> [What you need to do] What follows is a listing; repeat exactly, and only, its lines from the one holding "R7: 5.1k (3V3, SIG14) -> 5.1k (3V3, SIG23)" through the last, leaving any pictures out.

> [Study material]
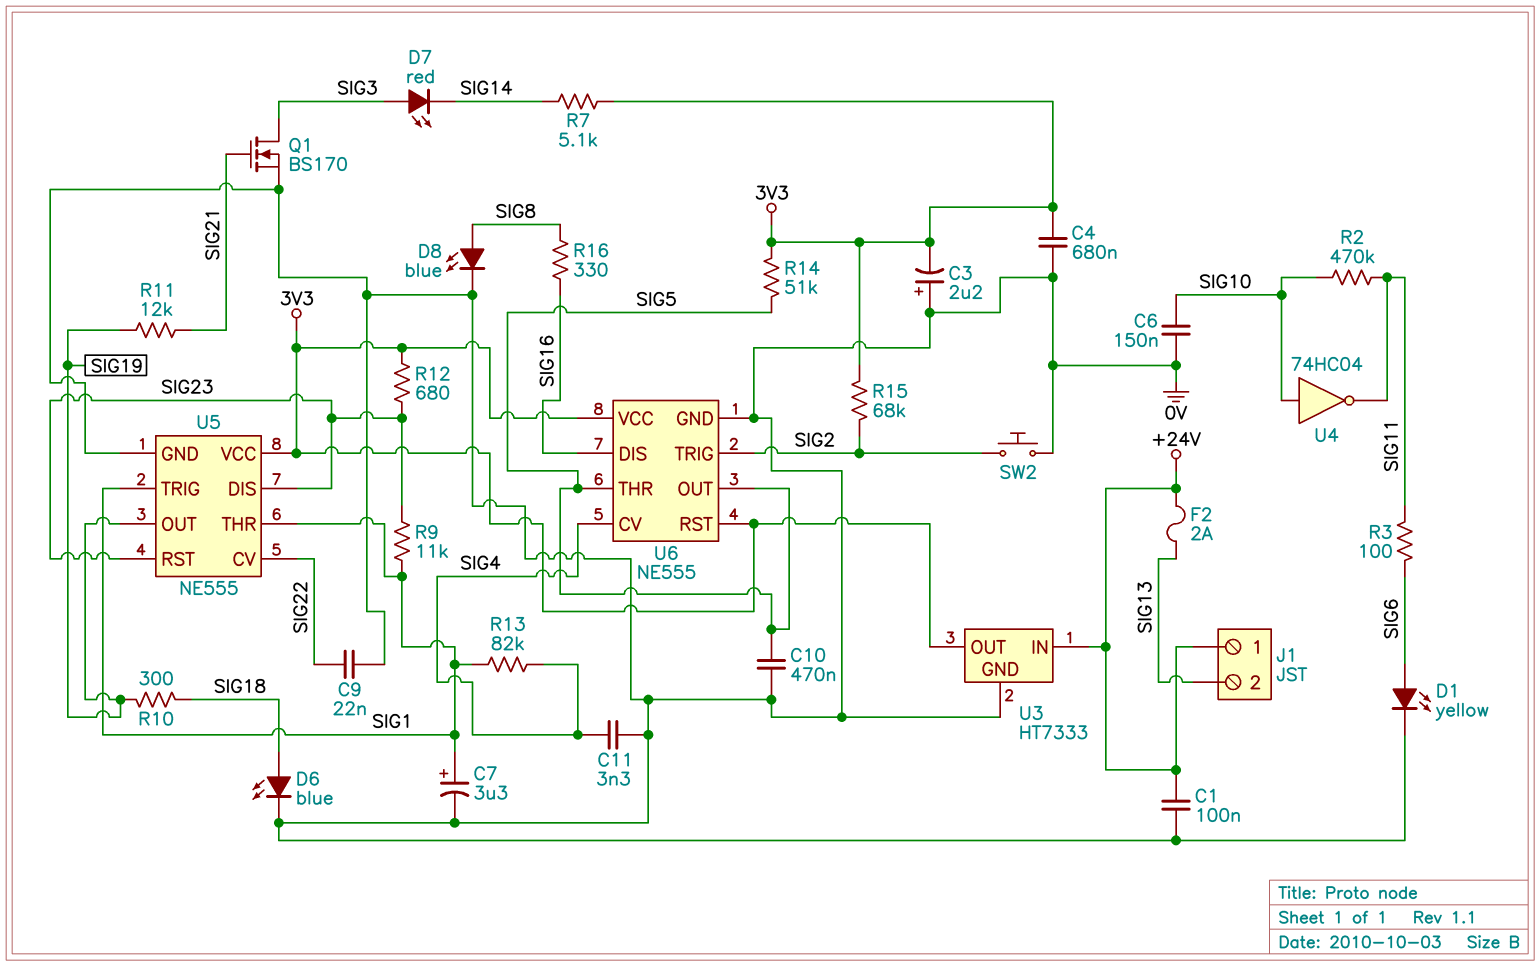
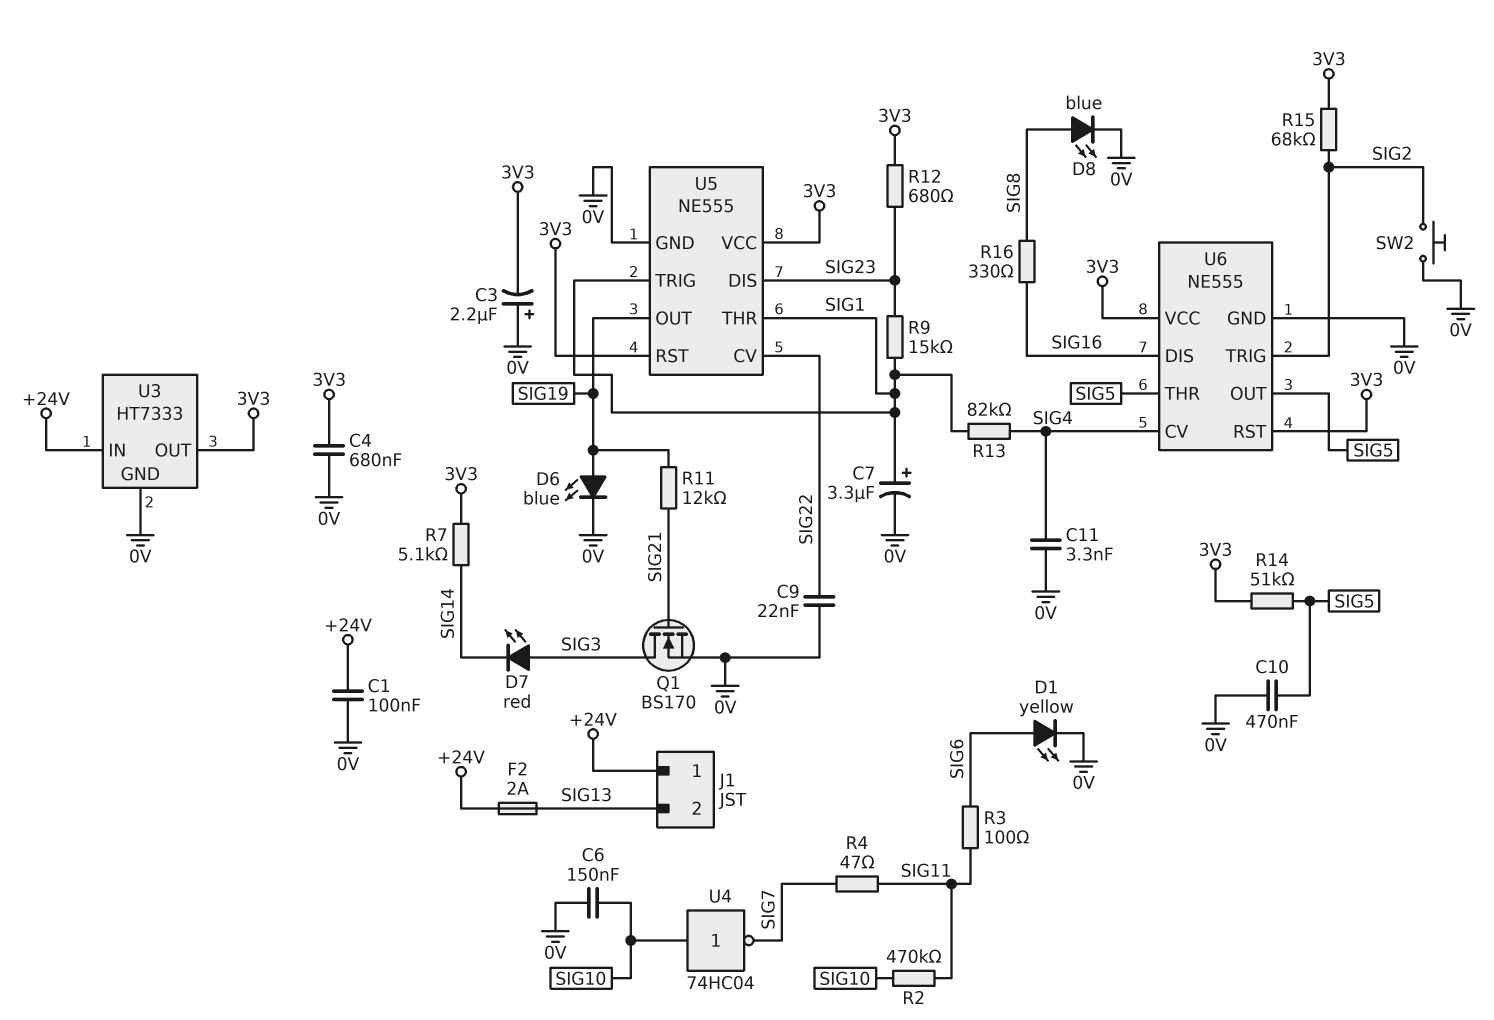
D6: LED blue (A SIG18, K 0V) -> LED blue (A SIG19, K 0V)
R4: none -> 47 (SIG7, SIG11)
R9: 11k (SIG1, SIG23) -> 15k (SIG1, SIG23)
R10: 300 (SIG18, SIG19) -> none
U4: NOT 74HC04 (in SIG10, out SIG11) -> NOT 74HC04 (in SIG10, out SIG7)
U5 pin RST: SIG23 -> 3V3

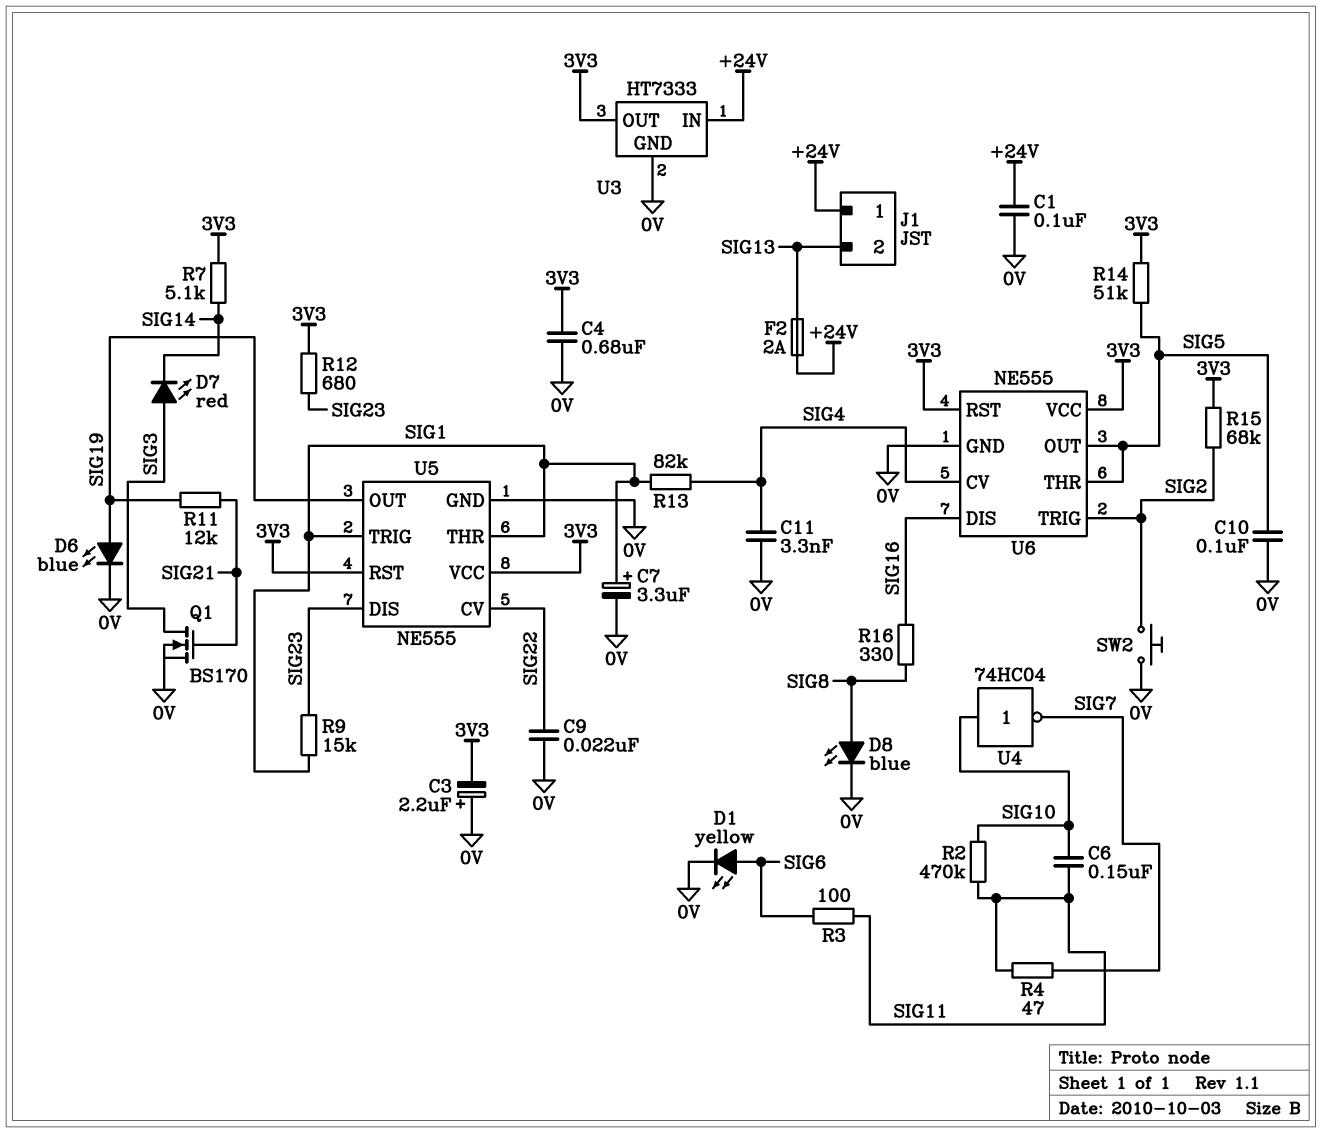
C6: 150nF (0V, SIG10) -> 150nF (SIG10, SIG11)
C10: 470nF (0V, SIG5) -> 100nF (0V, SIG5)

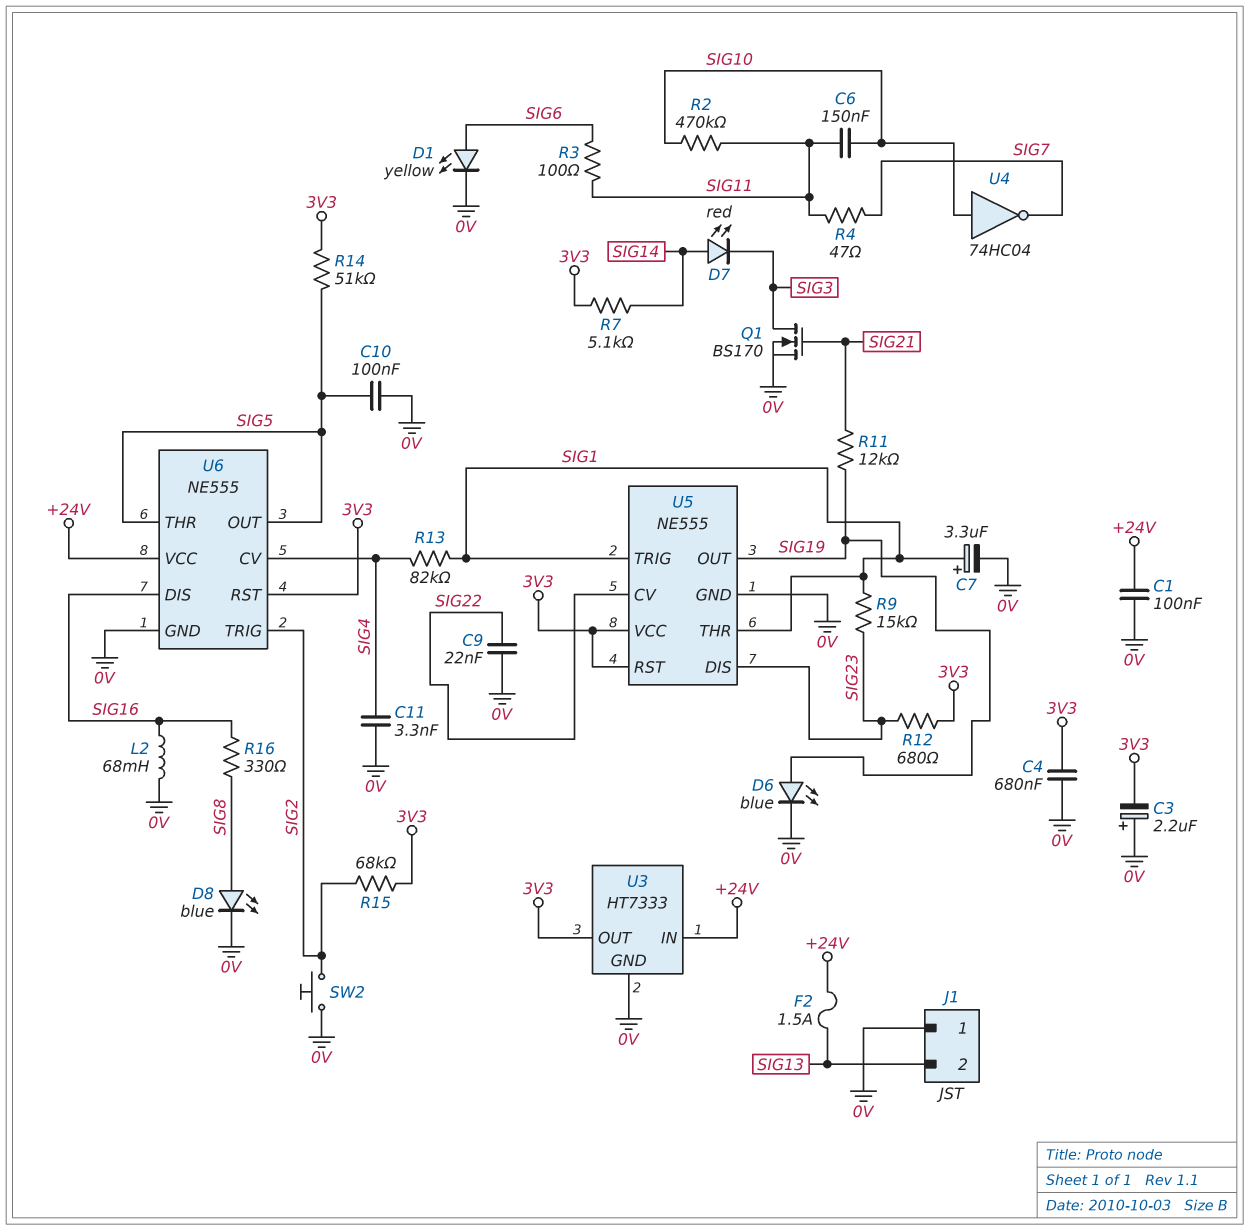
D7: LED red (A SIG3, K SIG14) -> LED red (A SIG14, K SIG3)
F2: 2A (+24V, SIG13) -> 1.5A (+24V, SIG13)
J1 pin 1: +24V -> 0V
L2: none -> 68mH (0V, SIG16)
U6 pin VCC: 3V3 -> +24V

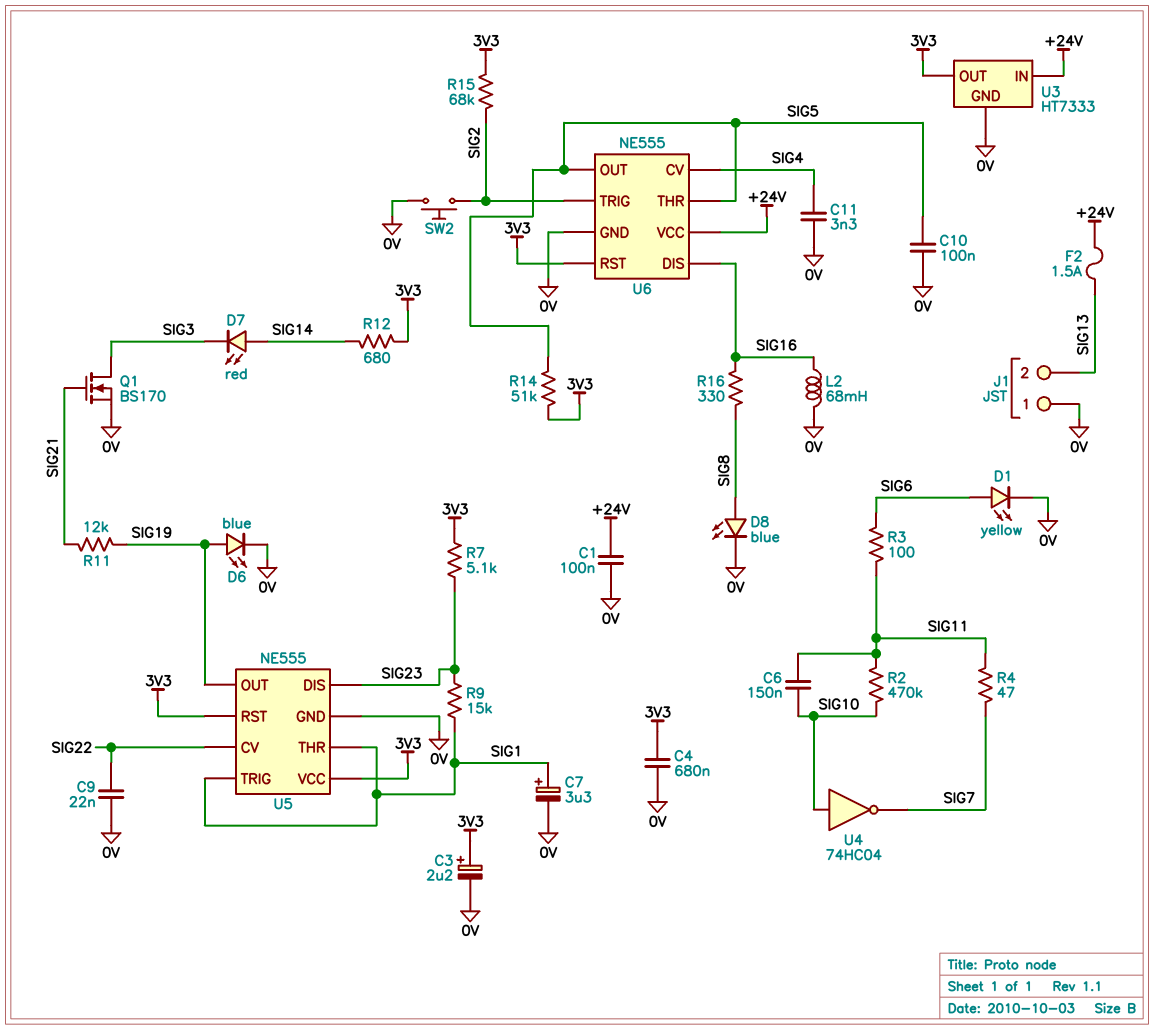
C3: 2.2uF (plus 0V, minus 3V3) -> 2.2uF (plus 3V3, minus 0V)
R7: 5.1k (3V3, SIG14) -> 5.1k (3V3, SIG23)
R12: 680 (3V3, SIG23) -> 680 (3V3, SIG14)
R13: 82k (SIG1, SIG4) -> none

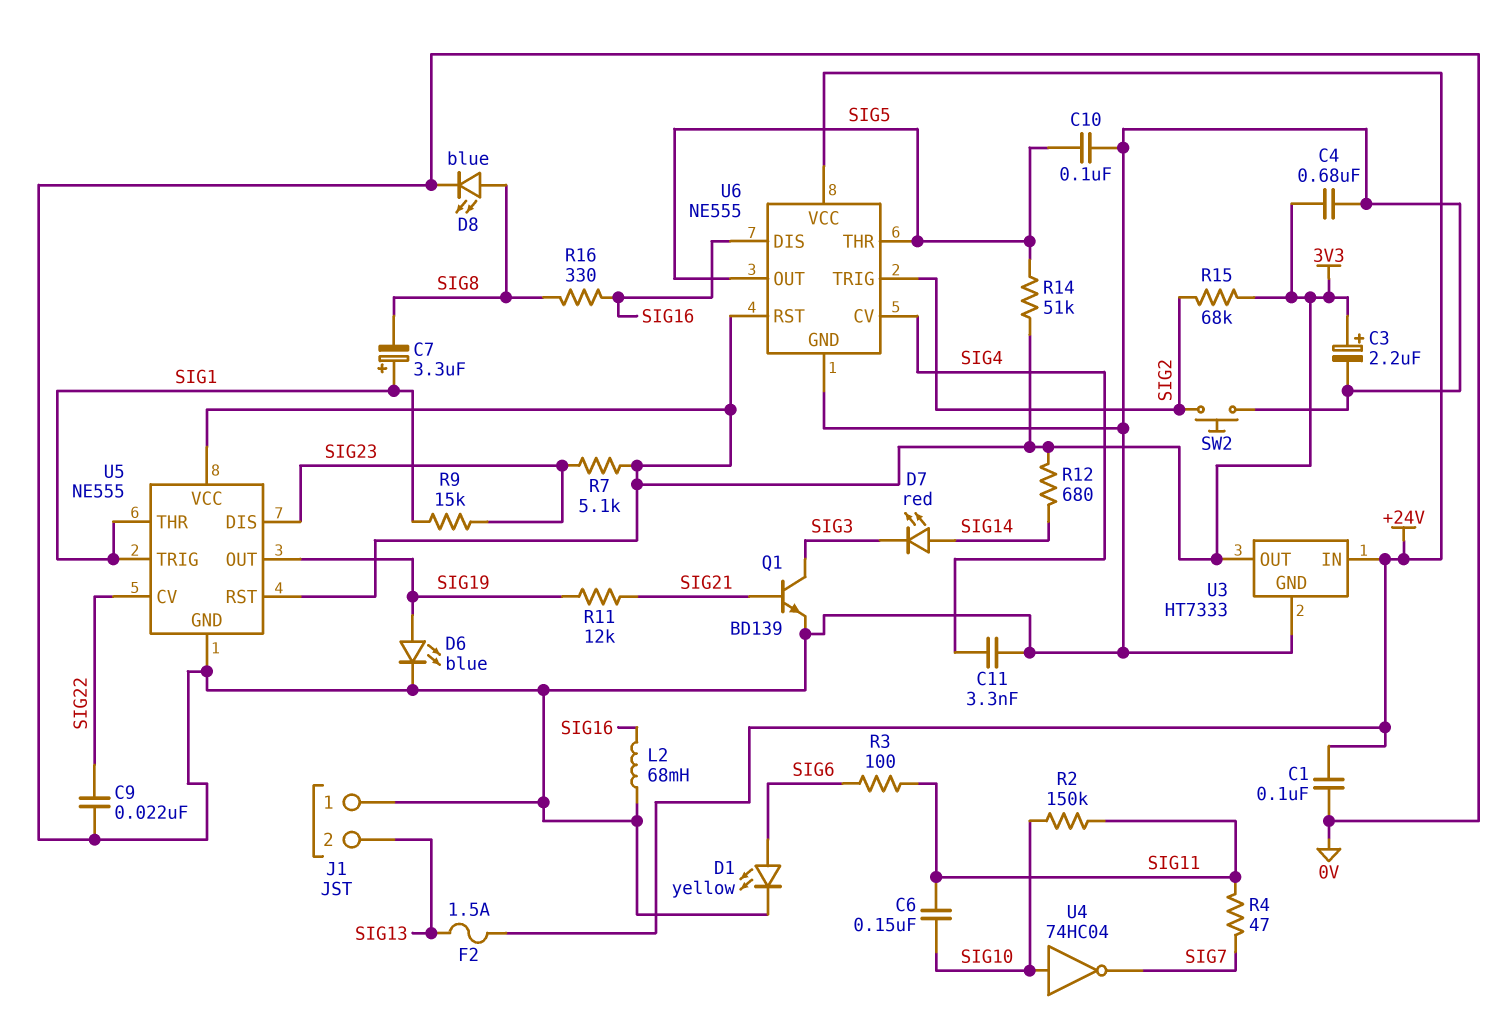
C7: 3.3uF (plus SIG1, minus 0V) -> 3.3uF (plus SIG1, minus SIG8)
Q1: NMOS BS170 (G SIG21, D SIG3, S 0V) -> NPN BD139 (B SIG21, C SIG3, E 0V)
R2: 470k (SIG10, SIG11) -> 150k (SIG10, SIG11)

> [Worked solution]
R7: 5.1k (3V3, SIG14) -> 5.1k (3V3, SIG23)
R12: 680 (3V3, SIG23) -> 680 (3V3, SIG14)
R13: 82k (SIG1, SIG4) -> none

C7: 3.3uF (plus SIG1, minus 0V) -> 3.3uF (plus SIG1, minus SIG8)
Q1: NMOS BS170 (G SIG21, D SIG3, S 0V) -> NPN BD139 (B SIG21, C SIG3, E 0V)
R2: 470k (SIG10, SIG11) -> 150k (SIG10, SIG11)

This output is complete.